*** Opening RECORDS PROVIDED ***

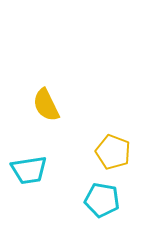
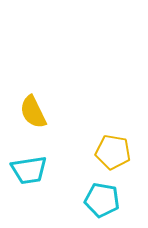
yellow semicircle: moved 13 px left, 7 px down
yellow pentagon: rotated 12 degrees counterclockwise
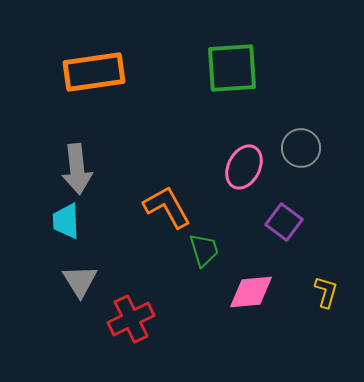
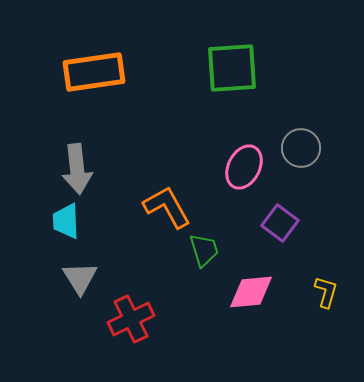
purple square: moved 4 px left, 1 px down
gray triangle: moved 3 px up
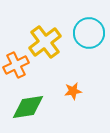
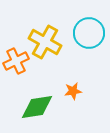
yellow cross: rotated 24 degrees counterclockwise
orange cross: moved 4 px up
green diamond: moved 9 px right
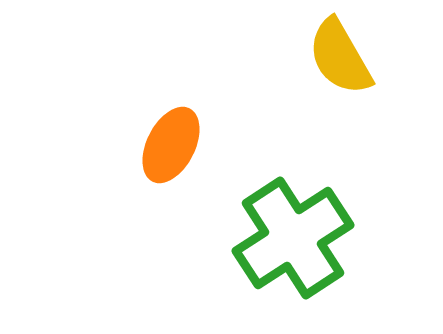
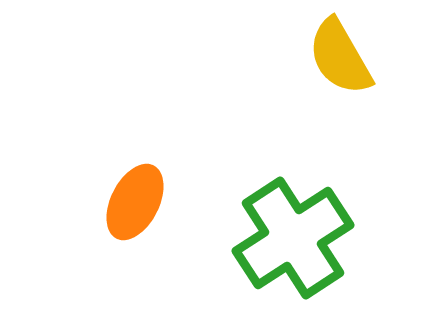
orange ellipse: moved 36 px left, 57 px down
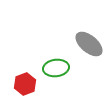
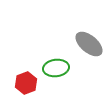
red hexagon: moved 1 px right, 1 px up
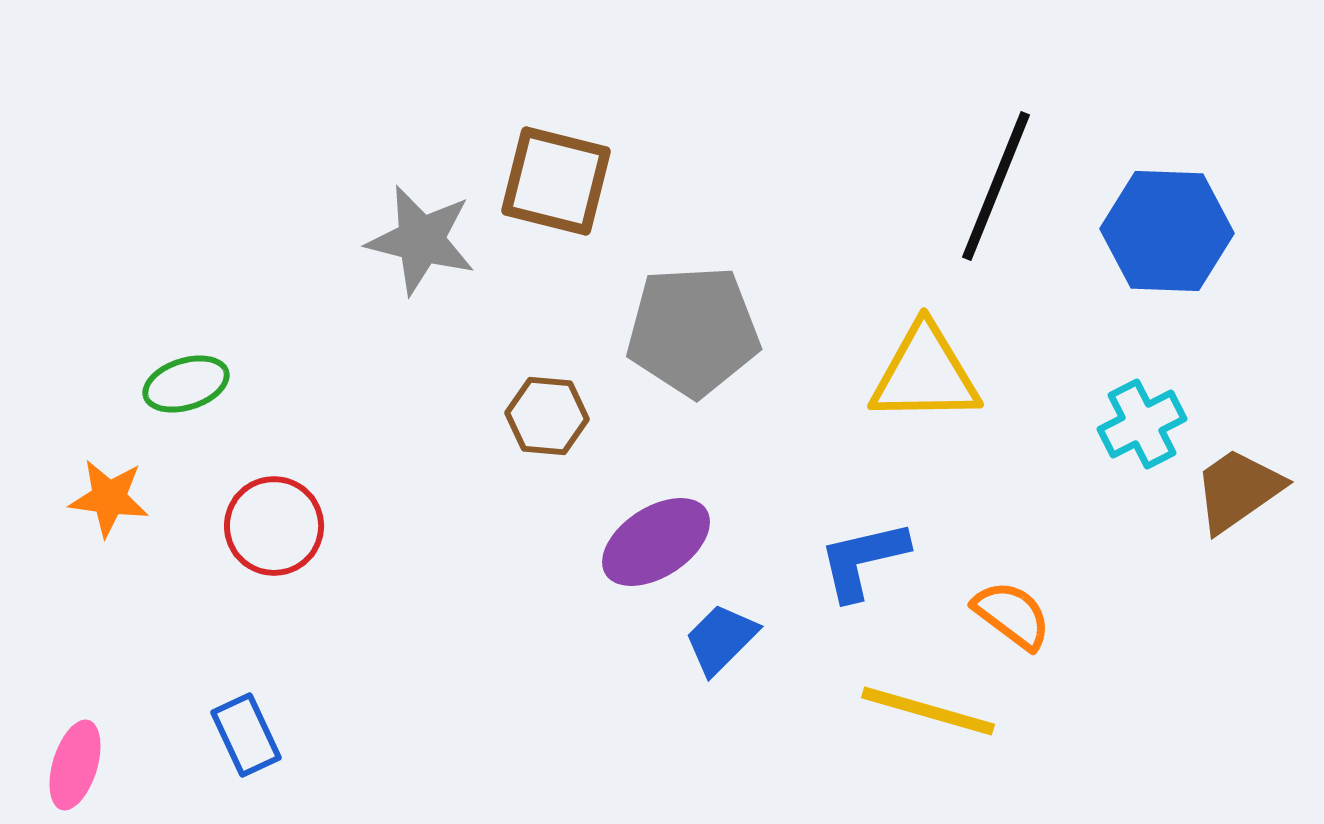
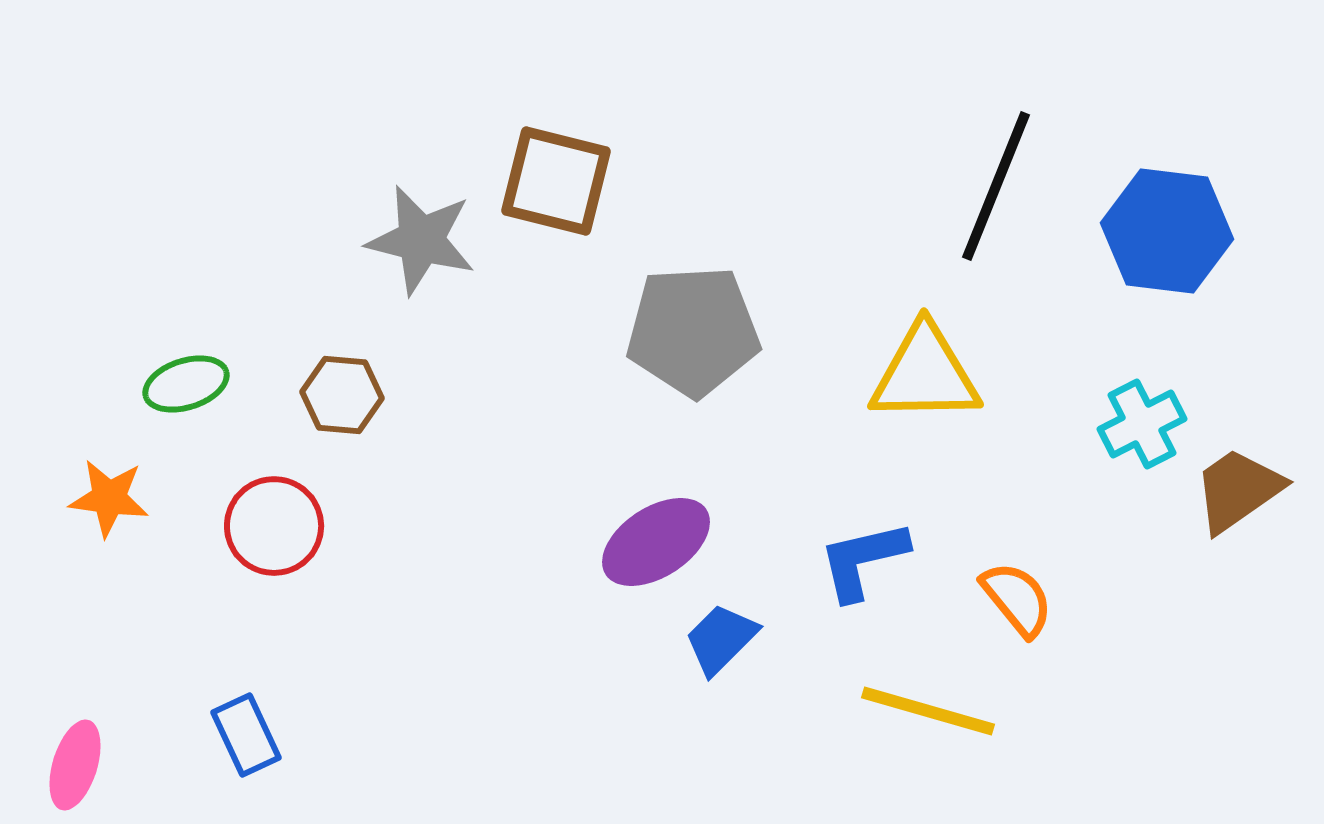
blue hexagon: rotated 5 degrees clockwise
brown hexagon: moved 205 px left, 21 px up
orange semicircle: moved 5 px right, 16 px up; rotated 14 degrees clockwise
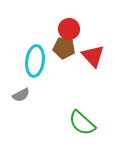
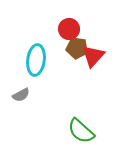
brown pentagon: moved 13 px right
red triangle: rotated 25 degrees clockwise
cyan ellipse: moved 1 px right, 1 px up
green semicircle: moved 1 px left, 8 px down
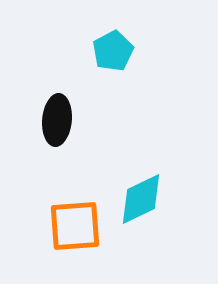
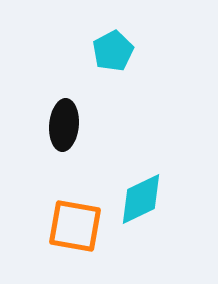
black ellipse: moved 7 px right, 5 px down
orange square: rotated 14 degrees clockwise
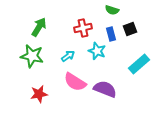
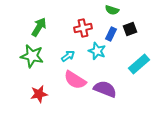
blue rectangle: rotated 40 degrees clockwise
pink semicircle: moved 2 px up
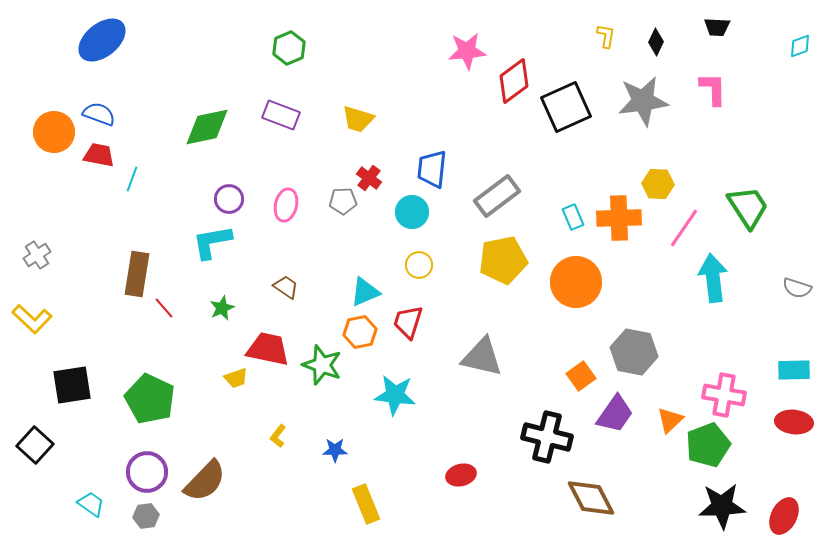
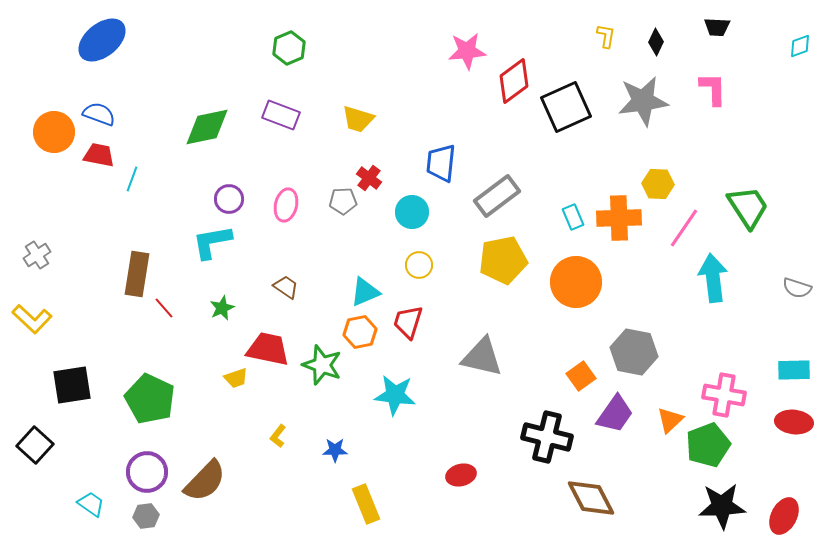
blue trapezoid at (432, 169): moved 9 px right, 6 px up
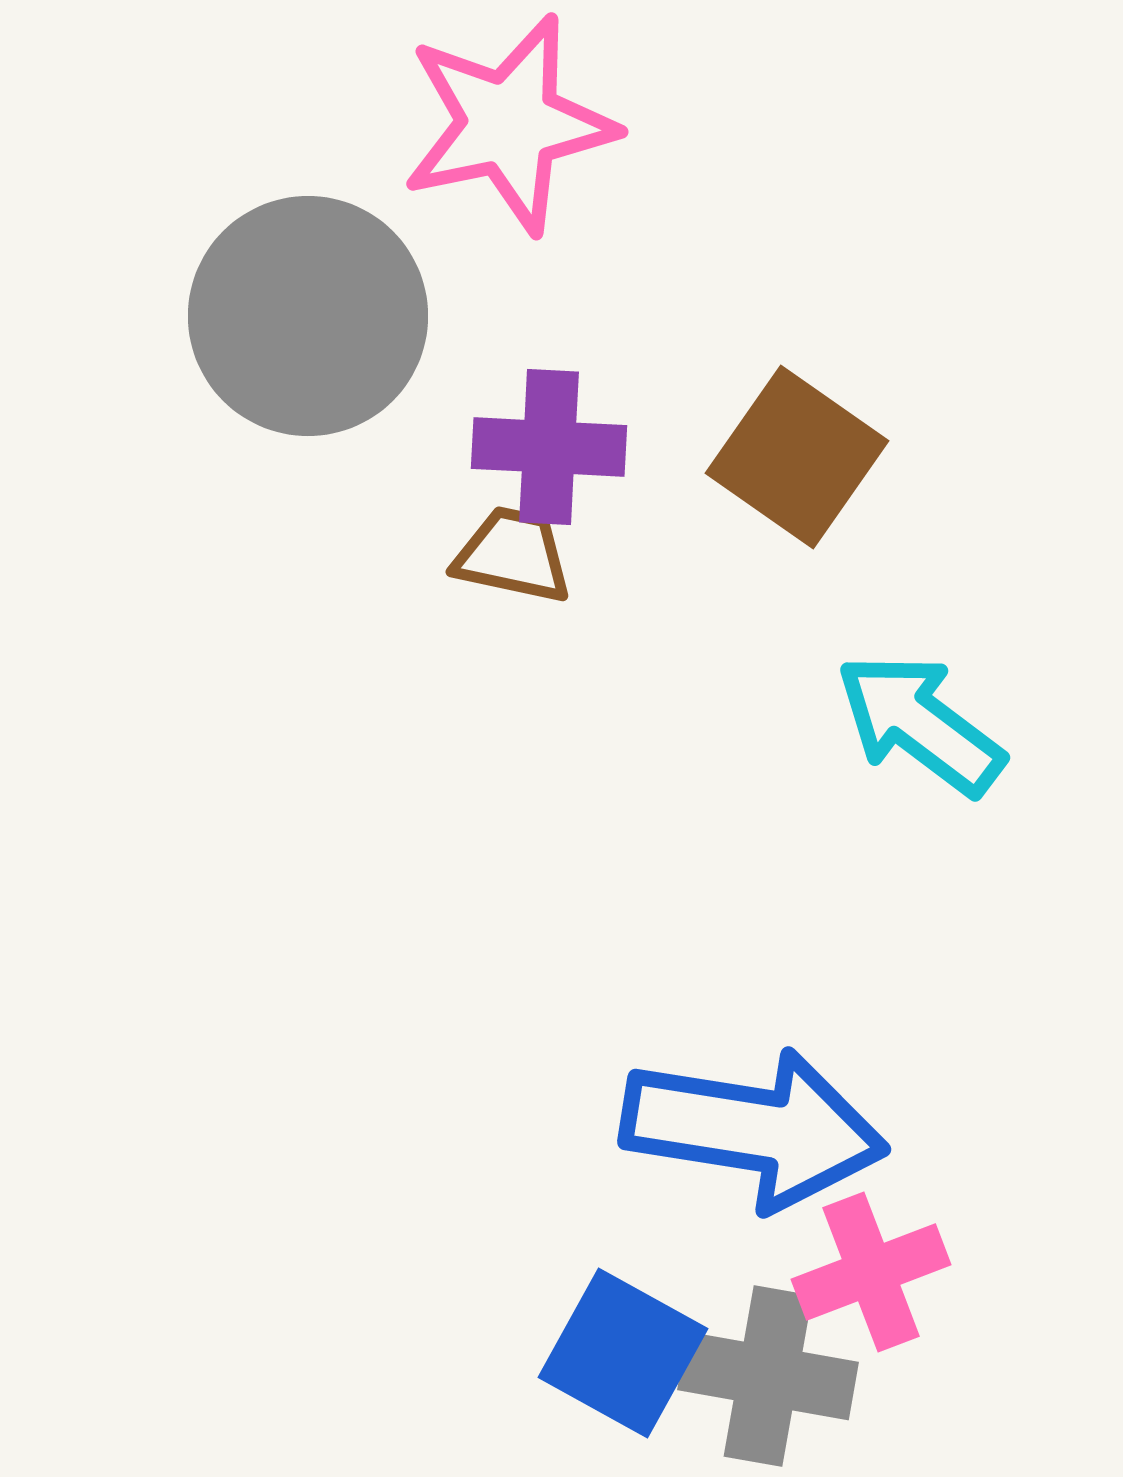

*** Closing RECORDS PROVIDED ***

# WHAT TO DO:
Across the records above, return every line that contains the word "right".

# EXERCISE OUTPUT:
green diamond: moved 9 px right
red hexagon: moved 1 px right, 1 px up
orange semicircle: moved 5 px right, 16 px up; rotated 14 degrees clockwise
brown pentagon: moved 13 px right
cyan ellipse: moved 1 px right, 1 px up
black ellipse: moved 7 px right, 5 px down
blue trapezoid at (432, 169): moved 9 px right, 6 px up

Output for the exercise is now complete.